### WHAT YOU SHOULD DO:
What is needed is an exact copy of the data below, pictures excluded.

Start of INPUT DATA

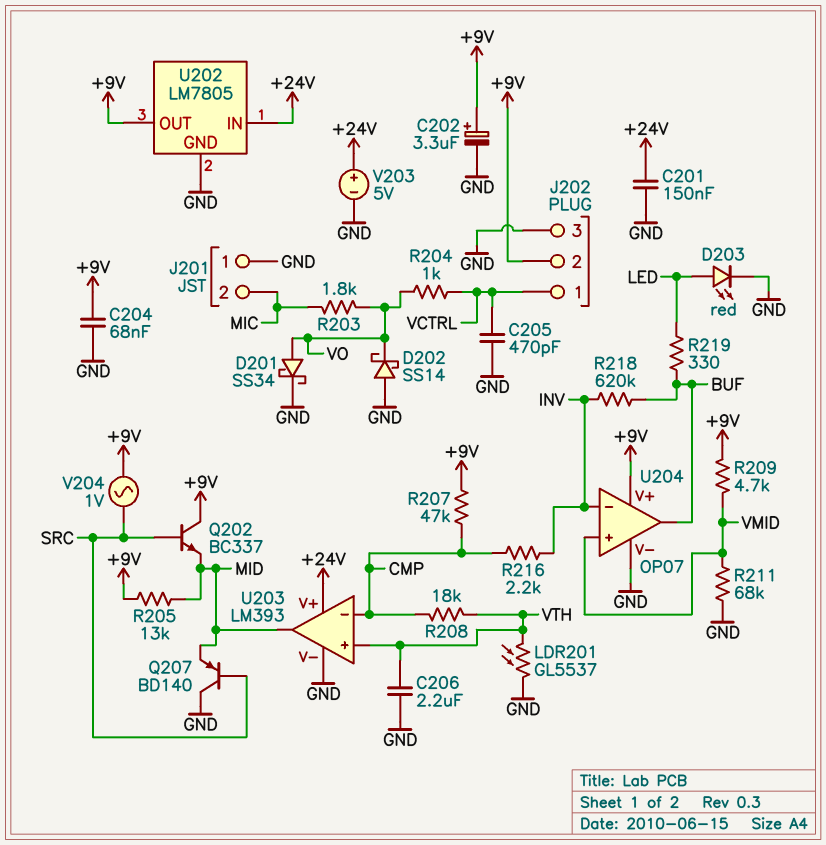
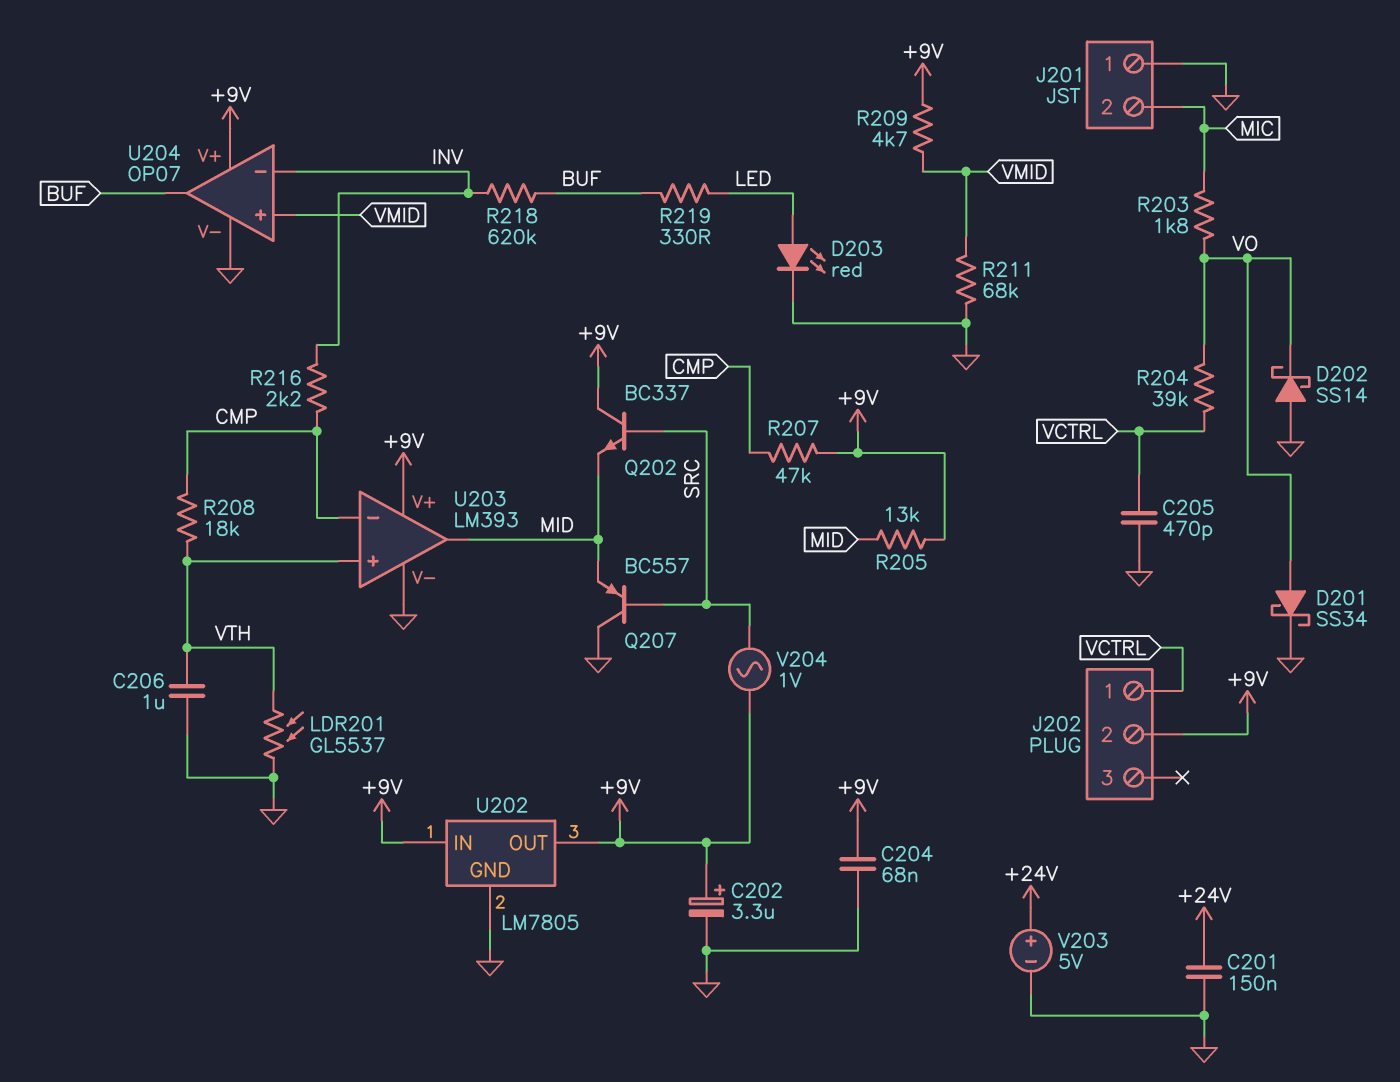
C206: 2.2uF (GND, VTH) -> 1uF (GND, VTH)
J202 pin 3: GND -> none
Q207: PNP BD140 (B SRC, C GND, E MID) -> PNP BC557 (B SRC, C GND, E MID)
R204: 1k (VCTRL, VO) -> 39k (VCTRL, VO)
U202 pin IN: +24V -> +9V
U203 pin V+: +24V -> +9V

End of INPUT DATA

### PROBLEM SOLUTION:
C206: 2.2uF (GND, VTH) -> 1uF (GND, VTH)
J202 pin 3: GND -> none
Q207: PNP BD140 (B SRC, C GND, E MID) -> PNP BC557 (B SRC, C GND, E MID)
R204: 1k (VCTRL, VO) -> 39k (VCTRL, VO)
U202 pin IN: +24V -> +9V
U203 pin V+: +24V -> +9V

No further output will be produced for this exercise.